» **Object change descriptions**

^^^^

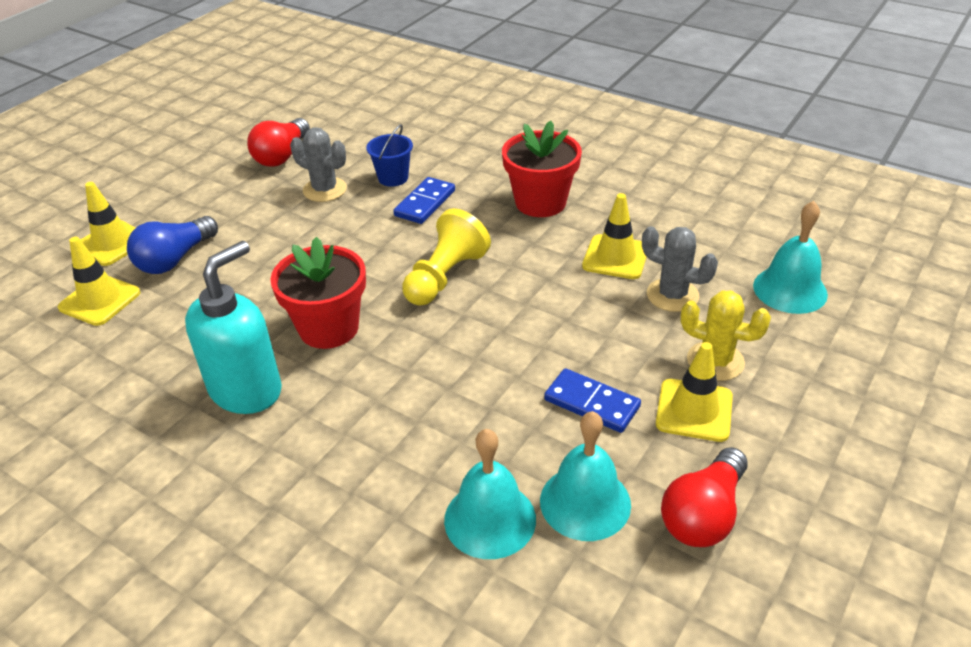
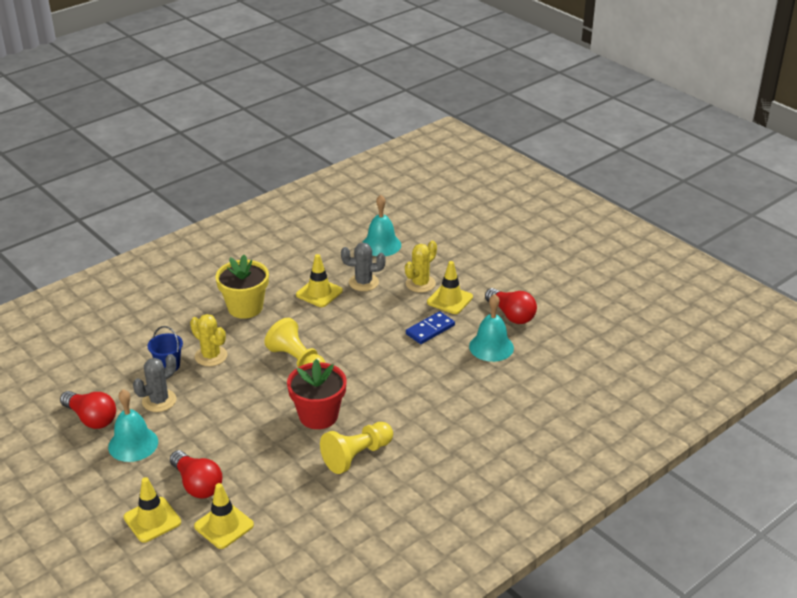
camera: 75 degrees left, 5 degrees down
blue light bulb [127,216,218,274] -> red light bulb [170,450,223,498]
turquoise soap dispenser [185,241,282,414] -> yellow pawn [320,422,393,474]
blue domino [393,177,455,224] -> yellow cactus [190,314,228,366]
turquoise bell [444,429,536,559] -> turquoise bell moved to [108,389,158,462]
red flower pot [502,121,582,217] -> yellow flower pot [216,255,269,319]
grey cactus [642,226,718,312] -> grey cactus turned 45 degrees clockwise [341,243,386,291]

^^^^

» **Work required**
Print the records verbatim, without pictures.

» **Answer to the problem**
camera: 75 degrees left, 5 degrees down
blue light bulb [127,216,218,274] -> red light bulb [170,450,223,498]
turquoise soap dispenser [185,241,282,414] -> yellow pawn [320,422,393,474]
blue domino [393,177,455,224] -> yellow cactus [190,314,228,366]
turquoise bell [444,429,536,559] -> turquoise bell moved to [108,389,158,462]
red flower pot [502,121,582,217] -> yellow flower pot [216,255,269,319]
grey cactus [642,226,718,312] -> grey cactus turned 45 degrees clockwise [341,243,386,291]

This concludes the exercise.